■ **WHAT YOU HAVE TO DO**
Please repeat the data below exactly, with the pictures removed.

■ **Scene change data**
>>>>

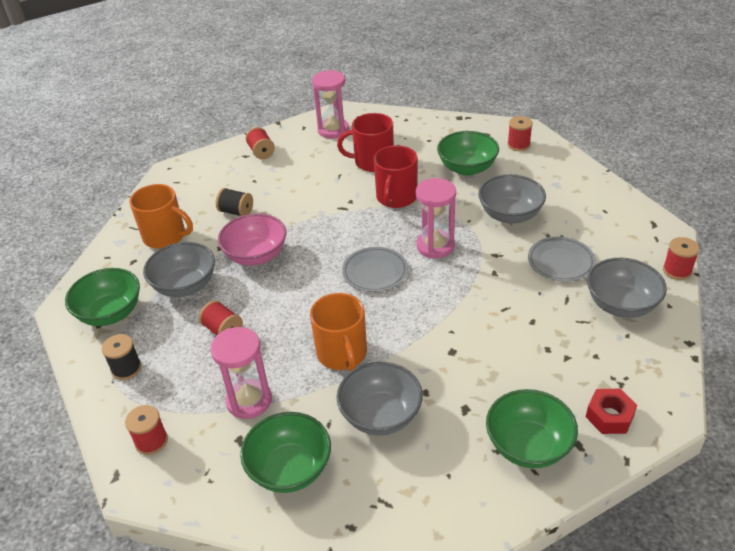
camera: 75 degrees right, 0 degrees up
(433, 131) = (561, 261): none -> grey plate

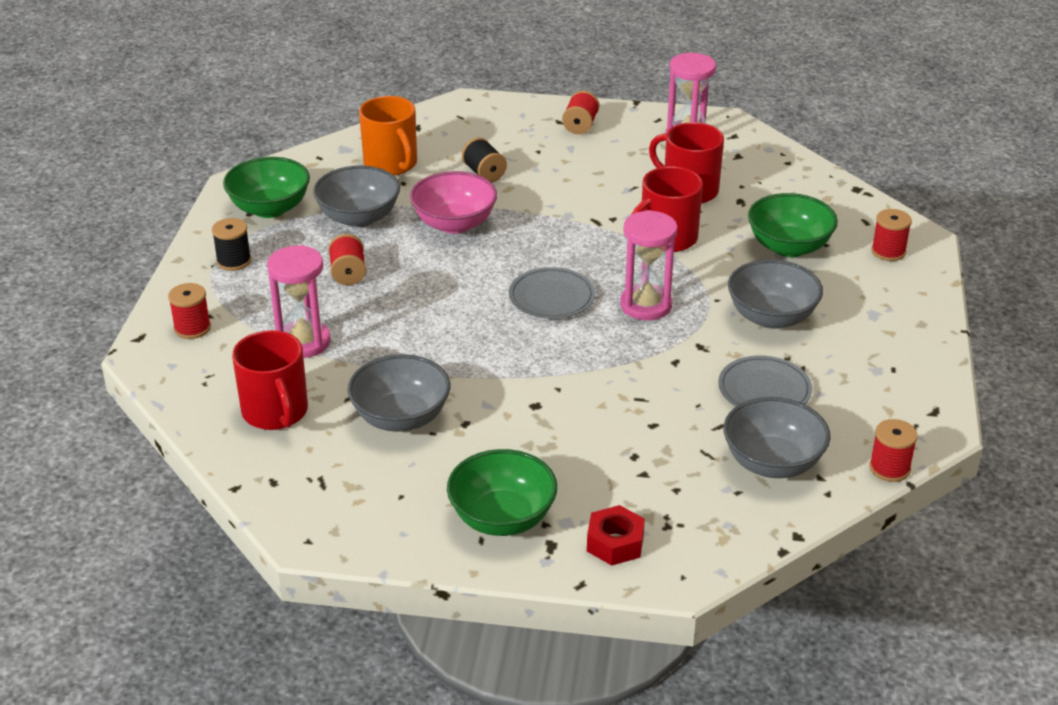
camera: 35 degrees right, 5 degrees down
(290, 469) = (275, 412): green bowl -> red mug
(342, 353) = (430, 350): orange mug -> none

<<<<

■ **REPLY TO THE TASK**
camera: 75 degrees right, 0 degrees up
(433, 131) = (561, 261): none -> grey plate

camera: 35 degrees right, 5 degrees down
(290, 469) = (275, 412): green bowl -> red mug
(342, 353) = (430, 350): orange mug -> none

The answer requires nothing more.